== Provided records

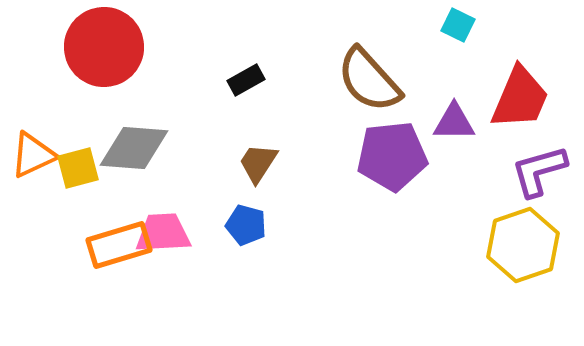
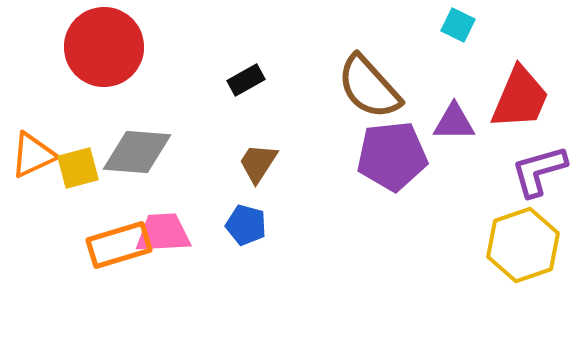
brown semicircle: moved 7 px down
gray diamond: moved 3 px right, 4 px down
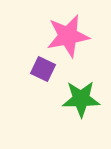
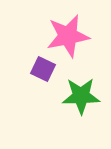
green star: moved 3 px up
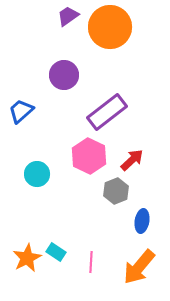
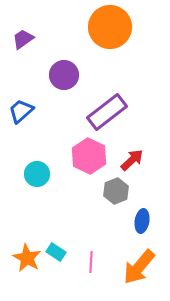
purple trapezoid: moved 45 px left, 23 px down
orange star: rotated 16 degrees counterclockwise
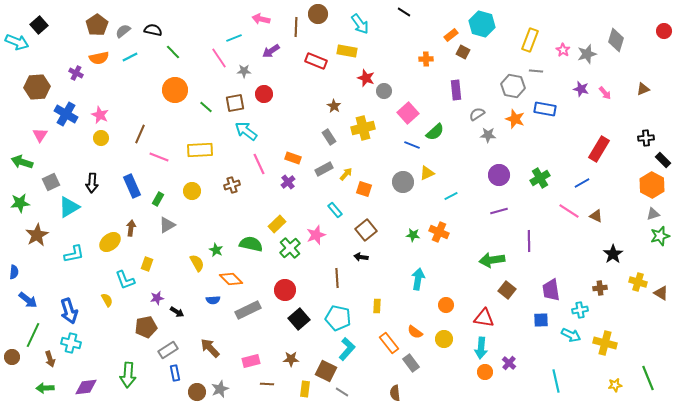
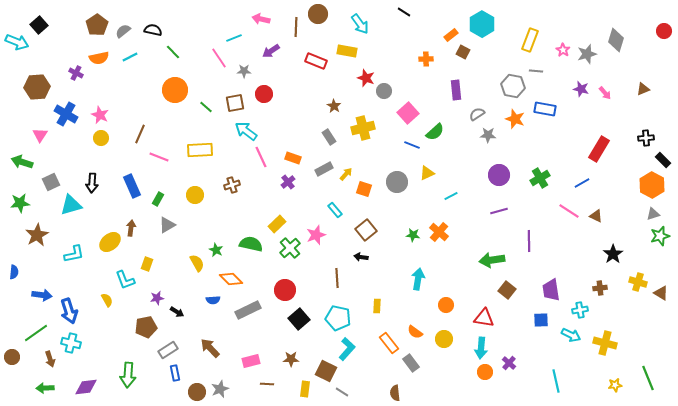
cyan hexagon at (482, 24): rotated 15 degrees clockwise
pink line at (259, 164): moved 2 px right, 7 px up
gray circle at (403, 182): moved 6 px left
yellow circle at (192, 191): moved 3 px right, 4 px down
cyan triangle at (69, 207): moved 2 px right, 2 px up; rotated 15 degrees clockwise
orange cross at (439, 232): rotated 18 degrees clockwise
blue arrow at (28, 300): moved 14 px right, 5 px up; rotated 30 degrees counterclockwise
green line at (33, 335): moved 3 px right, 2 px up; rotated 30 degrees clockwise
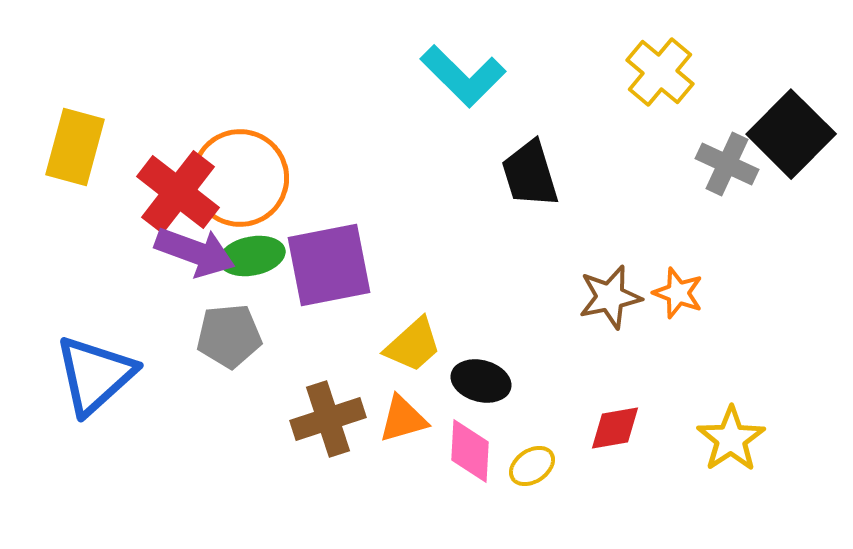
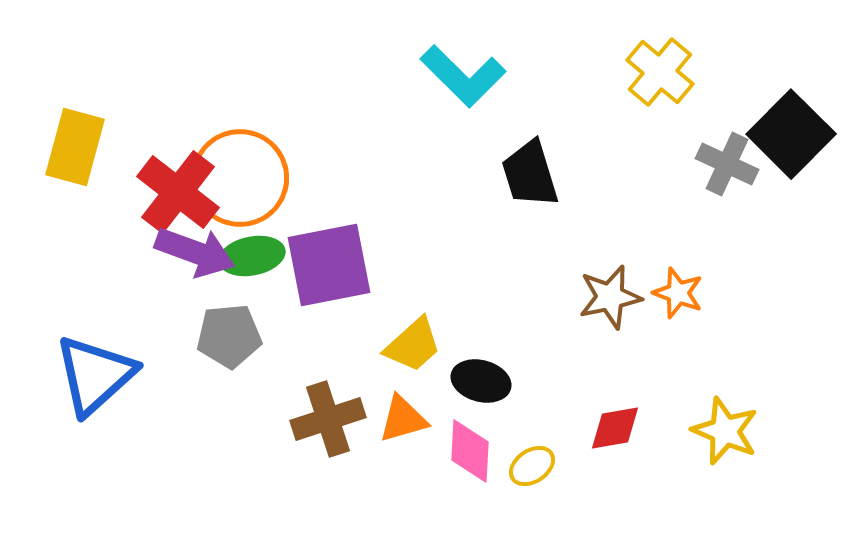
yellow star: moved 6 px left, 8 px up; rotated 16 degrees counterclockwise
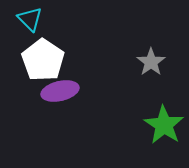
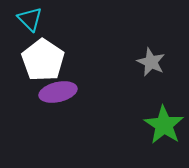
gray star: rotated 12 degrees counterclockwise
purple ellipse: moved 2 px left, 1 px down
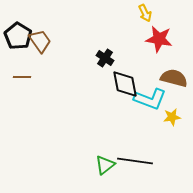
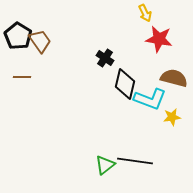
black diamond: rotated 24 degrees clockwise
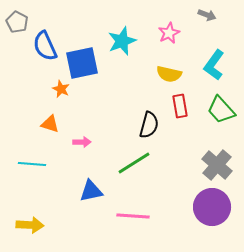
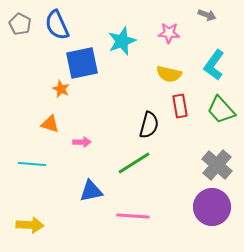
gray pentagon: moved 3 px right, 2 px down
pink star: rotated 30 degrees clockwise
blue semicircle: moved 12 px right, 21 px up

====

Your assignment: From the line containing "purple ellipse: moved 2 px left, 1 px down" to the end of the data above, give those lines again verbatim, with both endpoints included and no images.

Answer to this problem:
purple ellipse: moved 2 px left, 1 px down
black diamond: rotated 24 degrees clockwise
gray pentagon: moved 3 px right, 2 px down
pink star: rotated 30 degrees clockwise
blue semicircle: moved 12 px right, 21 px up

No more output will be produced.